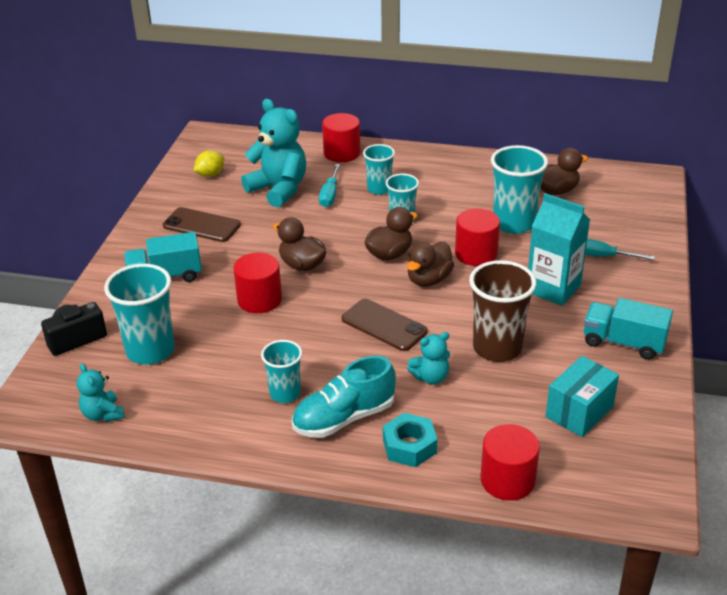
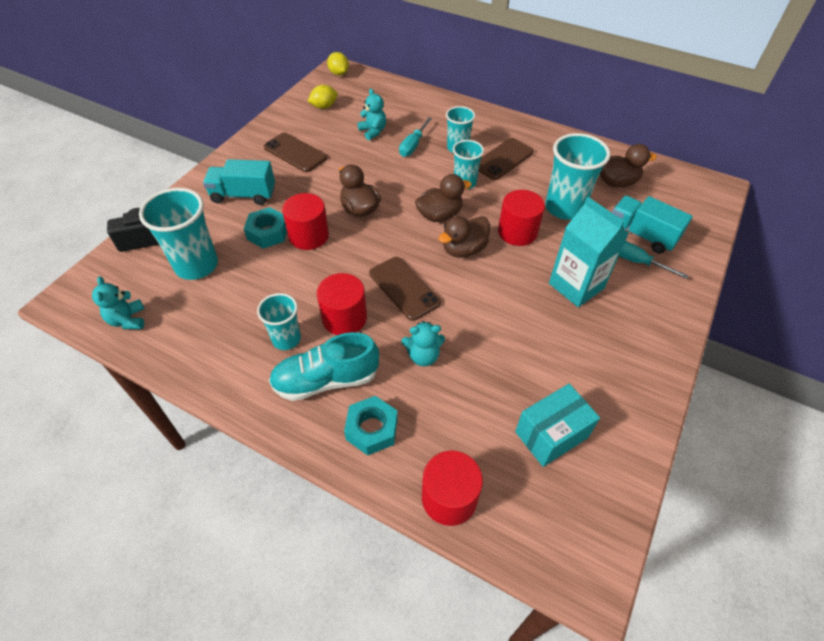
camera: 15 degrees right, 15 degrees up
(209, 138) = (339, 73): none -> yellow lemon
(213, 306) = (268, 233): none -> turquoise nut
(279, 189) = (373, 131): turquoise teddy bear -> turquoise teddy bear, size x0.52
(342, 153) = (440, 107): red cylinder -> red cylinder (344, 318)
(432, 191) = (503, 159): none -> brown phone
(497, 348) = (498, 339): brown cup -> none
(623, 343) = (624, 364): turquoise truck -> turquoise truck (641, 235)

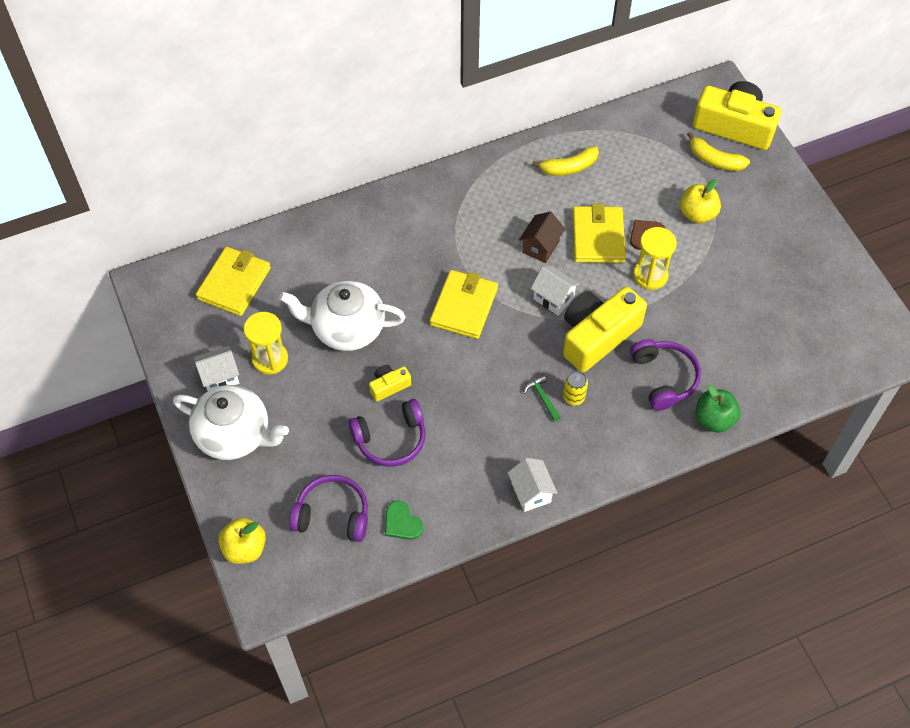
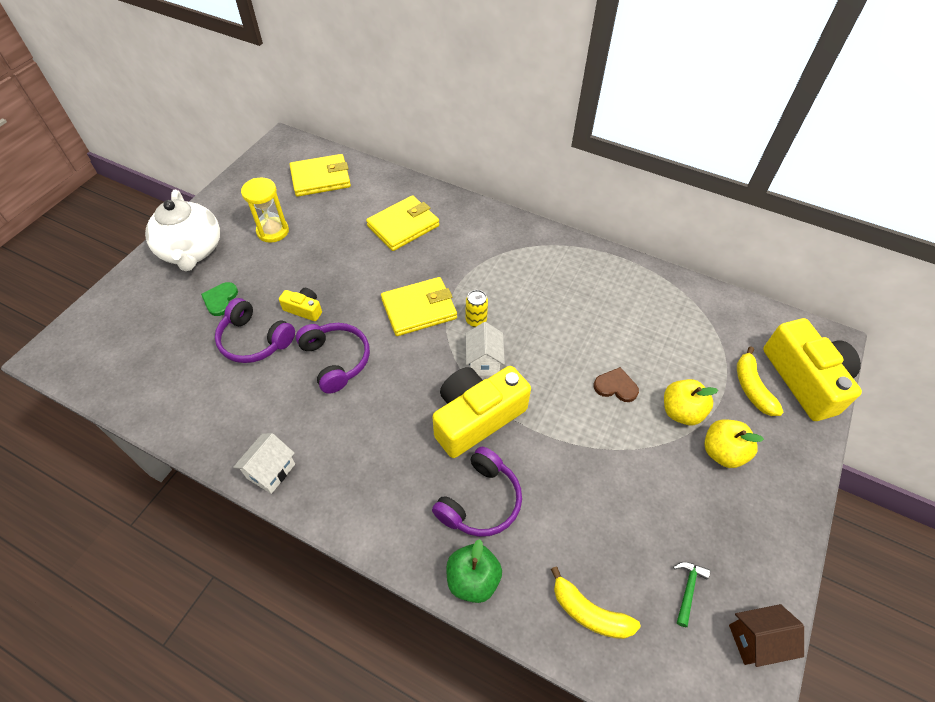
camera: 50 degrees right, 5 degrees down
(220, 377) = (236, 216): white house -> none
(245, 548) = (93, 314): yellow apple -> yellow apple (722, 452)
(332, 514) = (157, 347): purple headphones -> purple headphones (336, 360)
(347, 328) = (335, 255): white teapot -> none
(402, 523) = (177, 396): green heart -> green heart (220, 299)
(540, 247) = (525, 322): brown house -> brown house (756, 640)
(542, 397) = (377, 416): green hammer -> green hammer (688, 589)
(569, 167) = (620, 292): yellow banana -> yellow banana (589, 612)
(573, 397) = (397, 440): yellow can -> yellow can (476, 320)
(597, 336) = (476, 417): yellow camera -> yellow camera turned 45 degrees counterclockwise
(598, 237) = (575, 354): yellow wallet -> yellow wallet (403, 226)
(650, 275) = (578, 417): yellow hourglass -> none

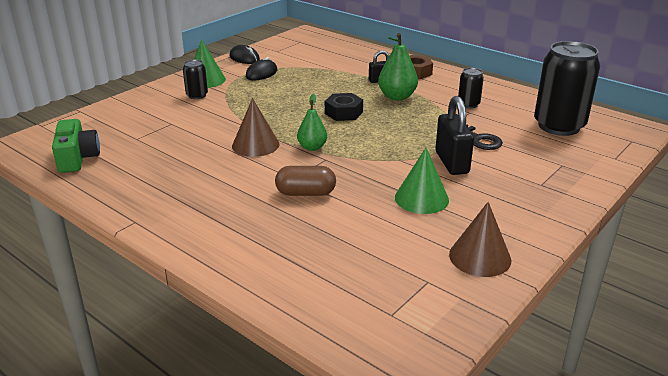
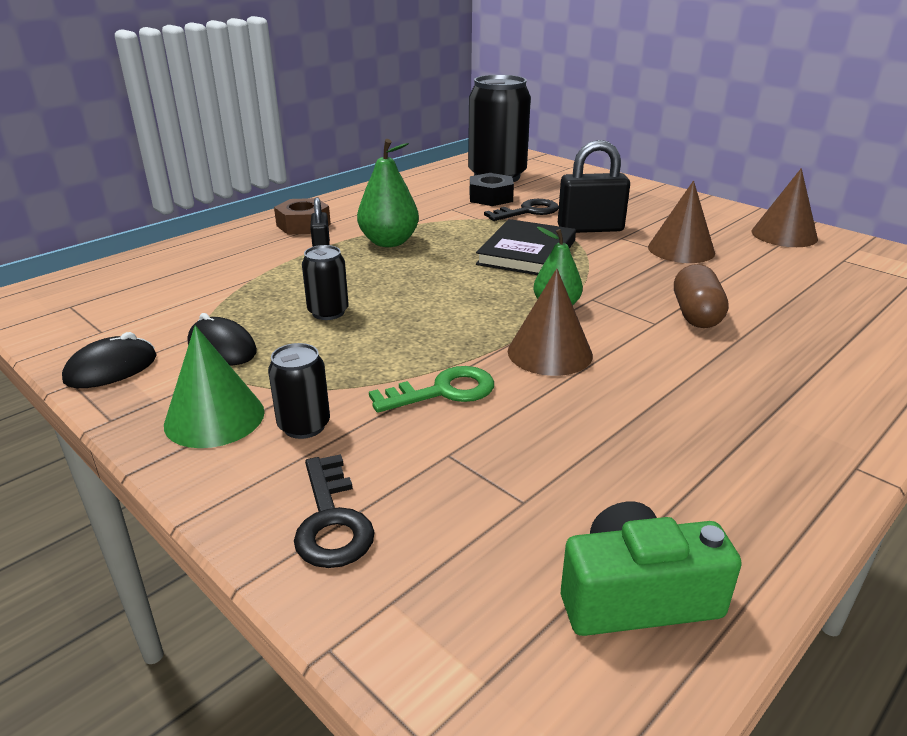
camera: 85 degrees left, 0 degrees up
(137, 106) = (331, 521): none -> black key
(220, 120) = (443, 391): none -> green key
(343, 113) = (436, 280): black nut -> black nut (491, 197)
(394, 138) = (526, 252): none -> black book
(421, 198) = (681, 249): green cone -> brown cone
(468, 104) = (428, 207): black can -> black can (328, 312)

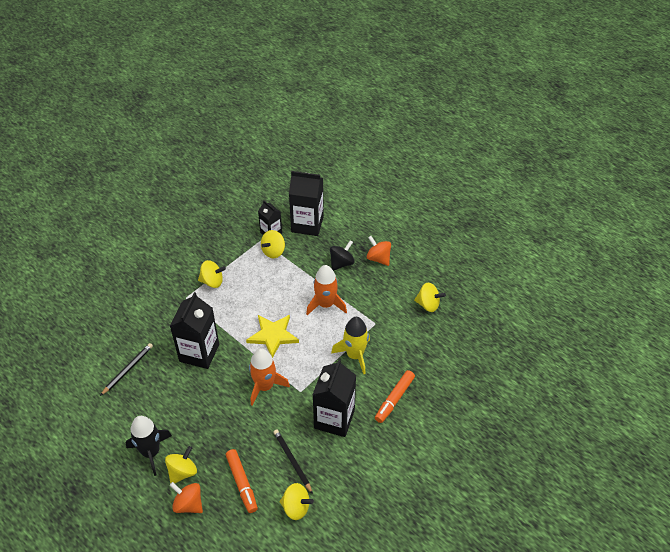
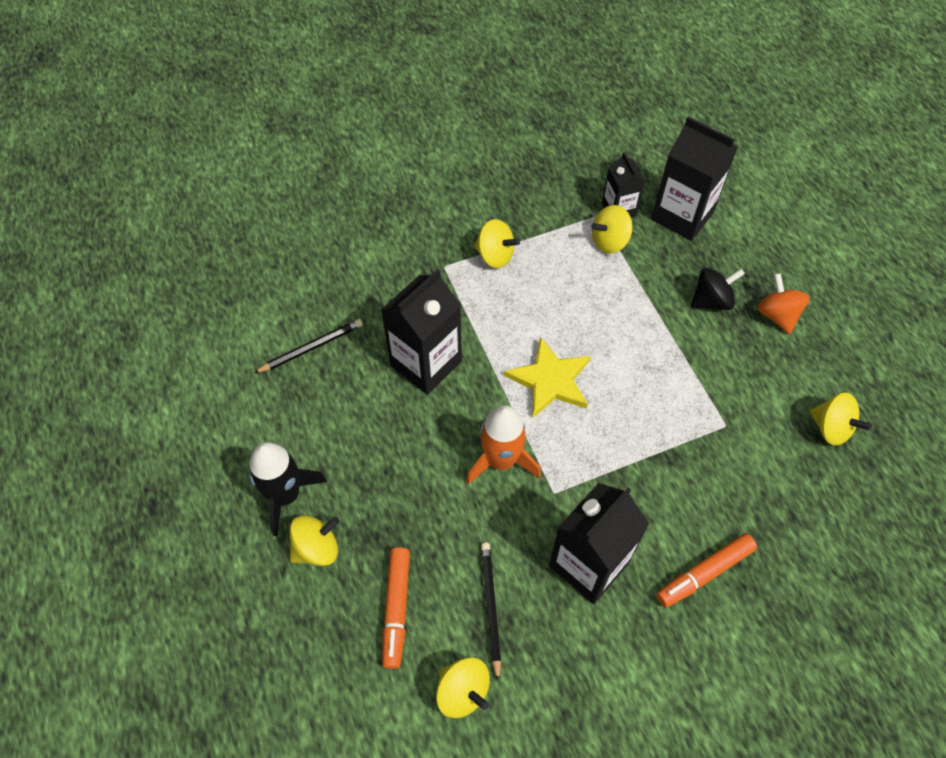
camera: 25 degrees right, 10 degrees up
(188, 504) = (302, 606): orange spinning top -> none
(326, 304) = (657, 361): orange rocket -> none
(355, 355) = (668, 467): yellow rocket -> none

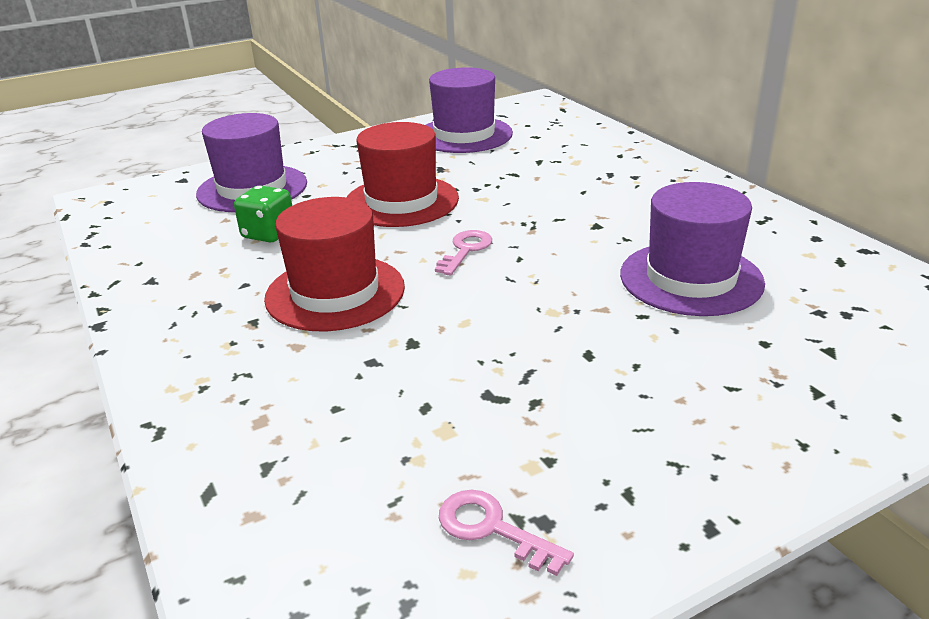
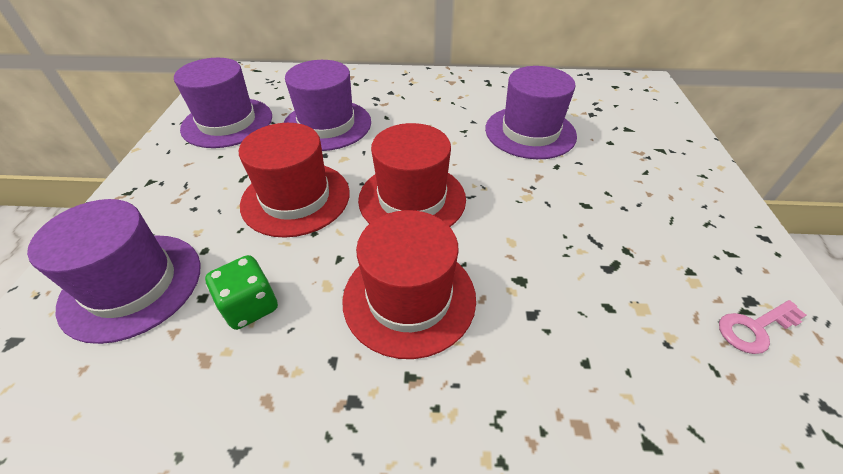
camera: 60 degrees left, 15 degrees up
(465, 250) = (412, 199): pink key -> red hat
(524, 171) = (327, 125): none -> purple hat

□ □ □

→ Exercise
Reproduce only the lines running from the beginning of the entries above to the line holding "(542, 397) = (377, 416): green", inclusive. Pictures stay out of the copy.

→ Reply
camera: 15 degrees right, 15 degrees up
(209, 138) = (339, 73): none -> yellow lemon
(213, 306) = (268, 233): none -> turquoise nut
(279, 189) = (373, 131): turquoise teddy bear -> turquoise teddy bear, size x0.52
(342, 153) = (440, 107): red cylinder -> red cylinder (344, 318)
(432, 191) = (503, 159): none -> brown phone
(497, 348) = (498, 339): brown cup -> none
(623, 343) = (624, 364): turquoise truck -> turquoise truck (641, 235)

camera: 50 degrees right, 5 degrees down
(220, 377) = (236, 216): white house -> none
(245, 548) = (93, 314): yellow apple -> yellow apple (722, 452)
(332, 514) = (157, 347): purple headphones -> purple headphones (336, 360)
(347, 328) = (335, 255): white teapot -> none
(402, 523) = (177, 396): green heart -> green heart (220, 299)
(540, 247) = (525, 322): brown house -> brown house (756, 640)
(542, 397) = (377, 416): green hammer -> green hammer (688, 589)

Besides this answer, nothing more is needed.